═══ Supplied information

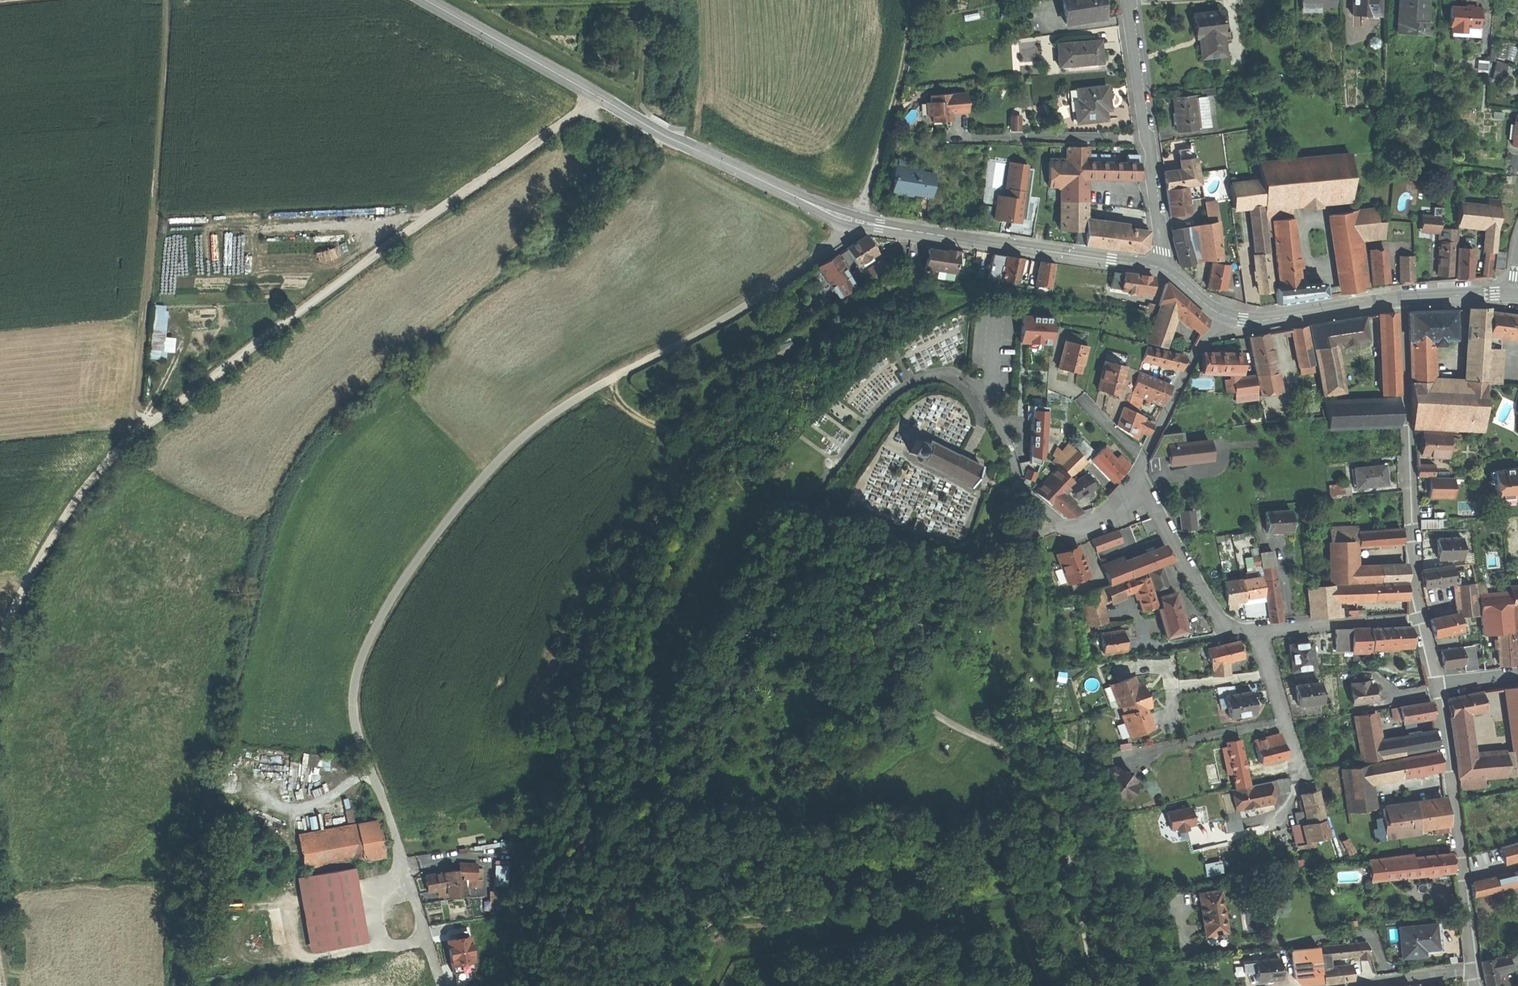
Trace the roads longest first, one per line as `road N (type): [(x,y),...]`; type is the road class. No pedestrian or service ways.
road 1 (residential): [(445,983),(362,719),(372,643),(422,553),(502,455),(545,419),(843,240),(855,222)]
road 2 (track): [(599,98),(134,435),(89,481),(48,545),(0,654)]
road 3 (track): [(1034,515),(992,549),(934,564),(917,681),(937,715),(1007,752),(1046,805),(1068,862),(1094,985)]
road 4 (track): [(611,379),(626,402),(723,461),(751,491),(789,508),(830,482),(890,396),(915,380),(967,375),(989,391)]
road 5 (tertiary): [(424,0),(673,139),(855,222)]
road 6 (track): [(1068,862),(726,920),(701,931),(669,985)]
road 7 (track): [(150,423),(136,412),(168,0)]
road 8 (residential): [(1422,619),(1400,298)]
road 9 (tertiary): [(855,222),(1162,266)]
road 10 (residential): [(1471,970),(1438,685)]
road 11 (residential): [(1128,0),(1162,266)]
road 12 (residential): [(1131,487),(1108,516),(1077,530),(1034,515),(989,391)]
road 13 (track): [(855,222),(909,61),(914,0)]
road 14 (residential): [(1131,487),(1150,503),(1223,626),(1256,630)]
road 15 (residential): [(1222,313),(1131,487)]
road 16 (tertiary): [(1222,313),(1268,319),(1400,298)]
road 17 (residential): [(1256,630),(1422,619)]
road 18 (track): [(789,508),(826,524),(854,521),(909,538),(934,564)]
road 19 (residential): [(1256,630),(1301,774)]
road 20 (residential): [(1471,970),(1332,985)]

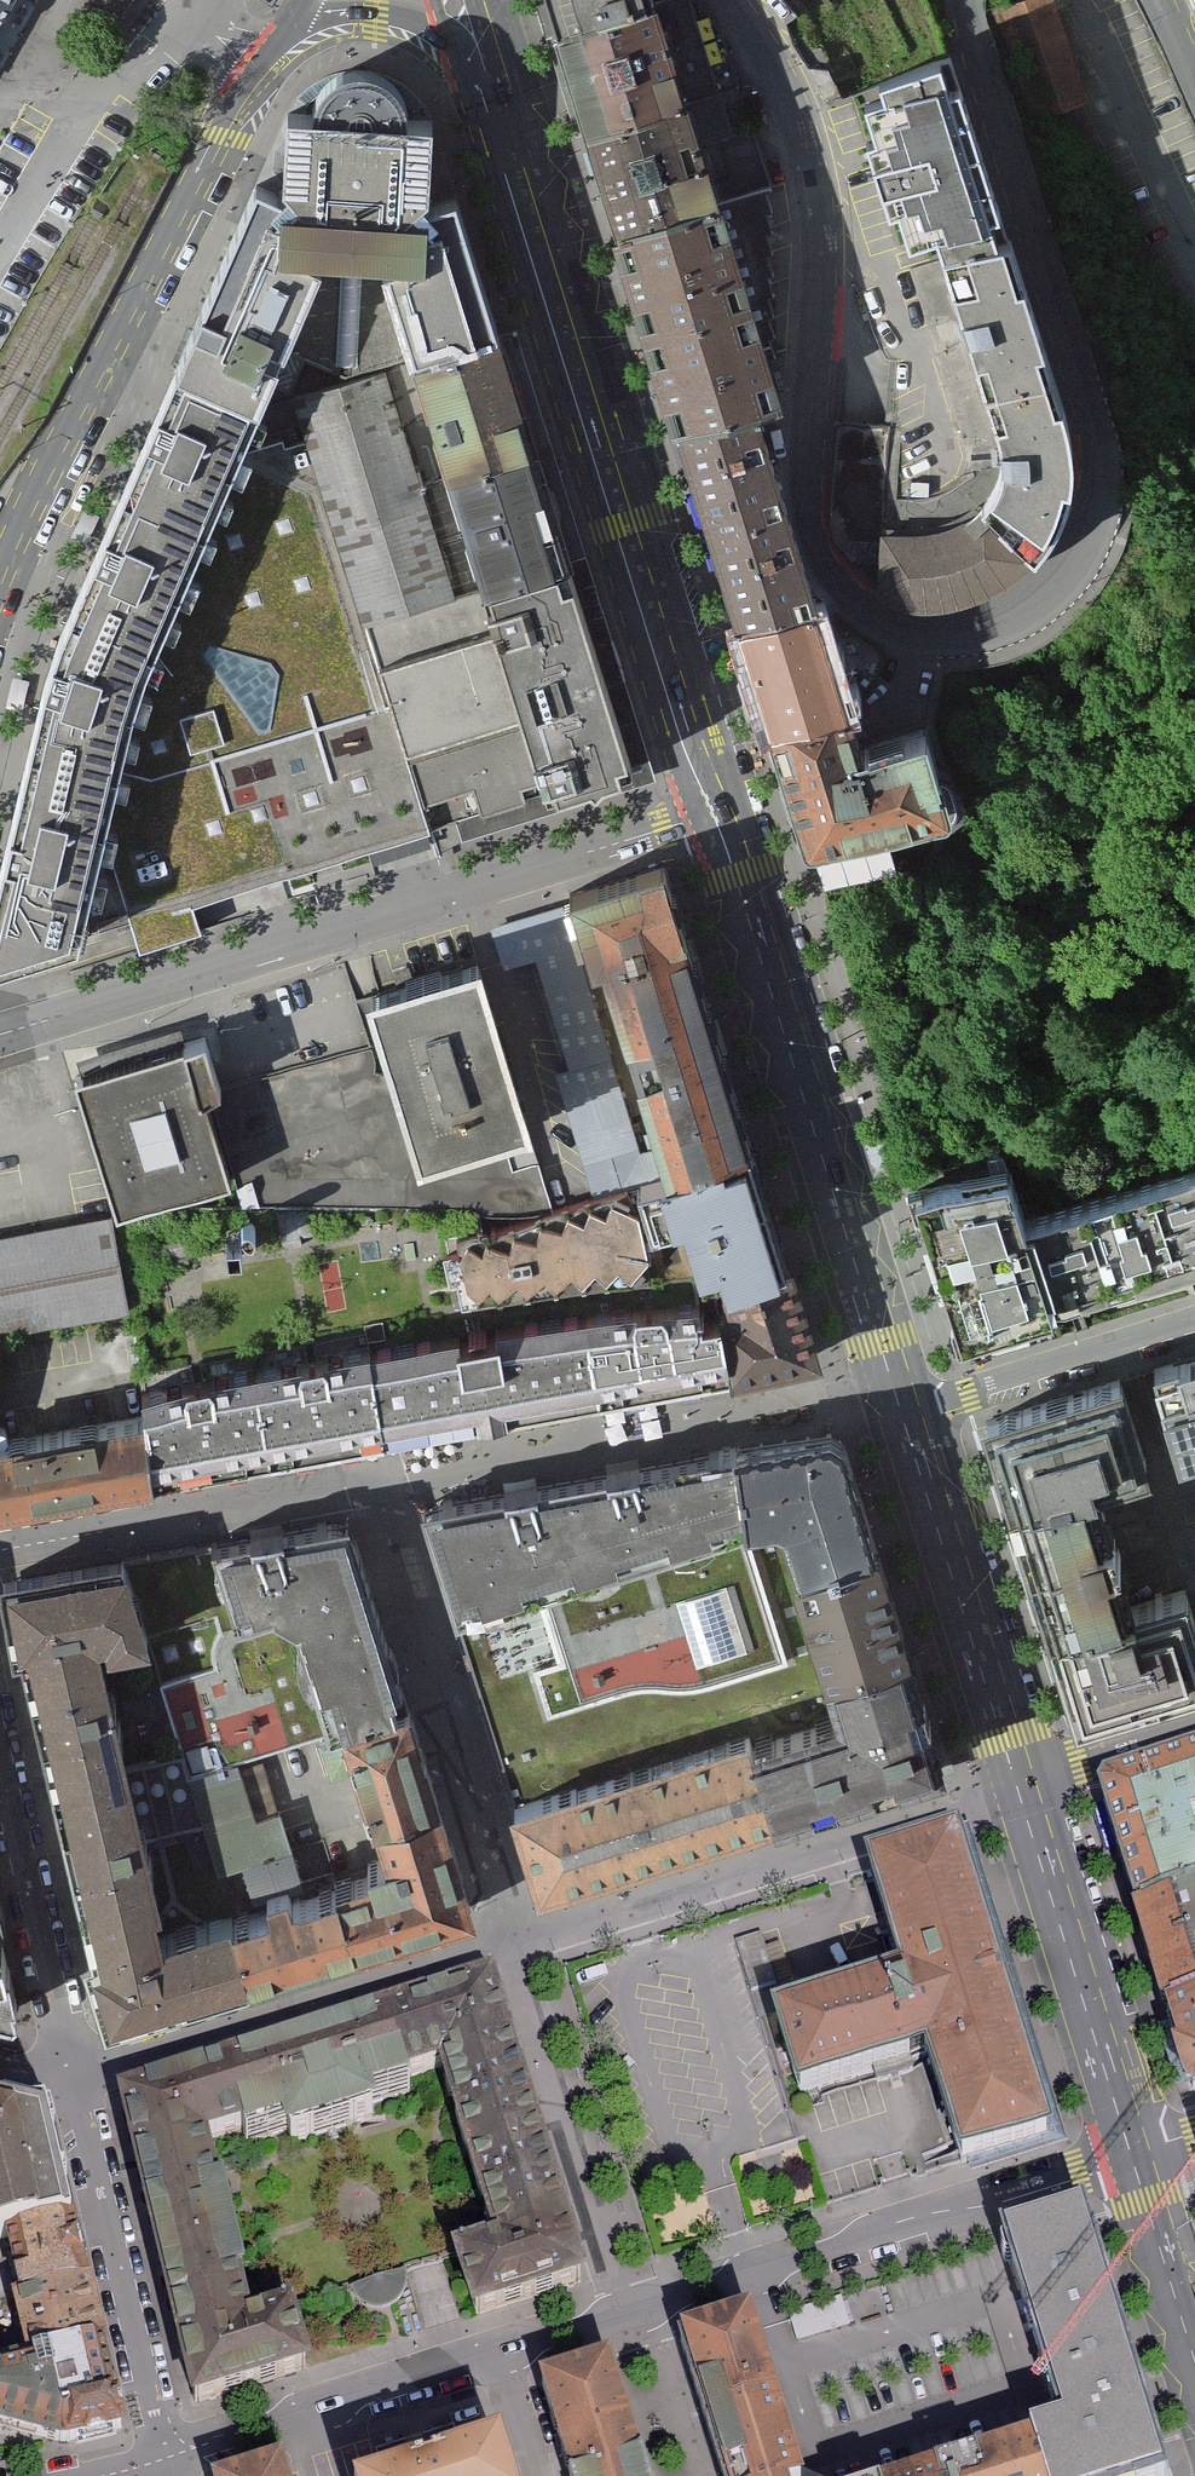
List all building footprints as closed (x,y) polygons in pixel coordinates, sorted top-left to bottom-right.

══════

- About this exercise: Excluding the images, return each record above precisely as written.

- Answer section:
Trace the roads longest first, one per line as `road N (type): [(x,y),...]`; type is the road class. No pedestrian or service ways.
road 1 (residential): [(445,983),(362,719),(372,643),(422,553),(502,455),(545,419),(843,240),(855,222)]
road 2 (track): [(599,98),(134,435),(89,481),(48,545),(0,654)]
road 3 (track): [(1034,515),(992,549),(934,564),(917,681),(937,715),(1007,752),(1046,805),(1068,862),(1094,985)]
road 4 (track): [(611,379),(626,402),(723,461),(751,491),(789,508),(830,482),(890,396),(915,380),(967,375),(989,391)]
road 5 (tertiary): [(424,0),(673,139),(855,222)]
road 6 (track): [(1068,862),(726,920),(701,931),(669,985)]
road 7 (track): [(150,423),(136,412),(168,0)]
road 8 (residential): [(1422,619),(1400,298)]
road 9 (tertiary): [(855,222),(1162,266)]
road 10 (residential): [(1471,970),(1438,685)]
road 11 (residential): [(1128,0),(1162,266)]
road 12 (residential): [(1131,487),(1108,516),(1077,530),(1034,515),(989,391)]
road 13 (track): [(855,222),(909,61),(914,0)]
road 14 (residential): [(1131,487),(1150,503),(1223,626),(1256,630)]
road 15 (residential): [(1222,313),(1131,487)]
road 16 (tertiary): [(1222,313),(1268,319),(1400,298)]
road 17 (residential): [(1256,630),(1422,619)]
road 18 (track): [(789,508),(826,524),(854,521),(909,538),(934,564)]
road 19 (residential): [(1256,630),(1301,774)]
road 20 (residential): [(1471,970),(1332,985)]

List all building footprints as closed (x,y) polygons in pixel coordinates, sorted top-left to bottom-right.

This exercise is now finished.